Quote the lines of the items below verbatim, leaving out the pictures.

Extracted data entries

'''

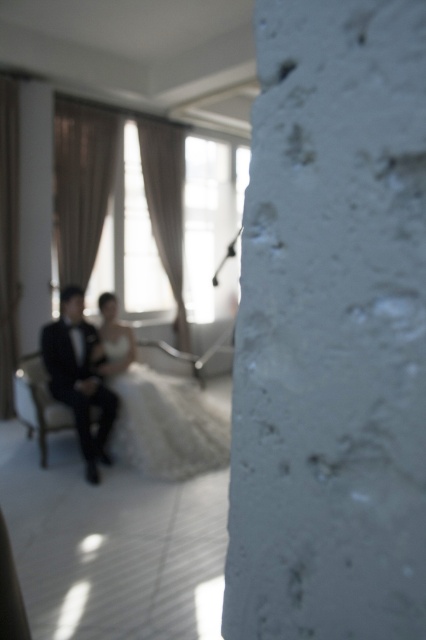
Question: Does white satin dress at center have a greater width compared to black satin suit at left?

Choices:
 (A) yes
 (B) no

Answer: (A)

Question: Among these objects, which one is farthest from the camera?

Choices:
 (A) black satin suit at left
 (B) white satin dress at center

Answer: (B)

Question: Does white satin dress at center come behind black satin suit at left?

Choices:
 (A) no
 (B) yes

Answer: (B)

Question: Is white satin dress at center thinner than black satin suit at left?

Choices:
 (A) no
 (B) yes

Answer: (A)

Question: Which of the following is the closest to the observer?

Choices:
 (A) coord(137,435)
 (B) coord(60,337)

Answer: (A)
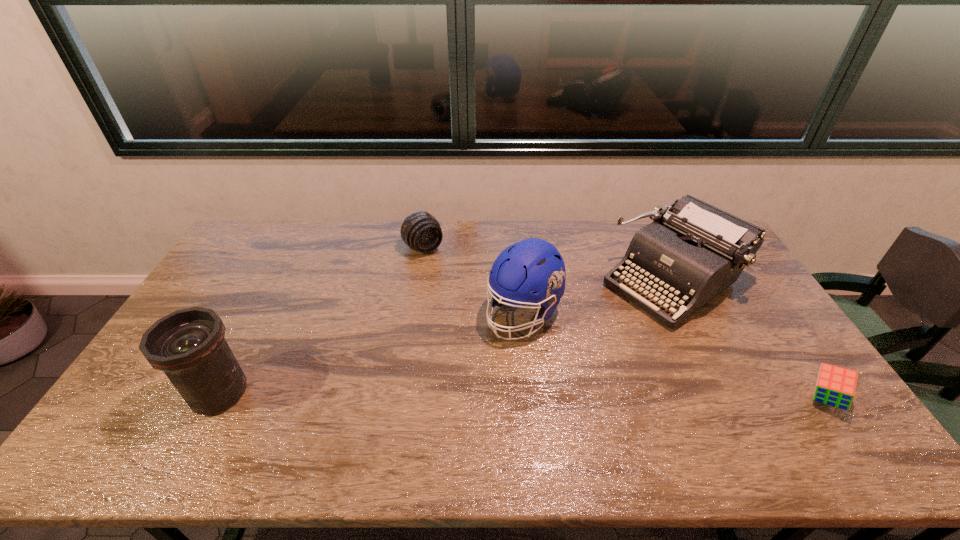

'''

• REPLY:
Question: Does white satin dress at center have a greater width compared to black satin suit at left?

Choices:
 (A) yes
 (B) no

Answer: (A)

Question: Among these objects, which one is farthest from the camera?

Choices:
 (A) black satin suit at left
 (B) white satin dress at center

Answer: (B)

Question: Does white satin dress at center come behind black satin suit at left?

Choices:
 (A) no
 (B) yes

Answer: (B)

Question: Is white satin dress at center thinner than black satin suit at left?

Choices:
 (A) no
 (B) yes

Answer: (A)

Question: Which of the following is the closest to the observer?

Choices:
 (A) coord(137,435)
 (B) coord(60,337)

Answer: (A)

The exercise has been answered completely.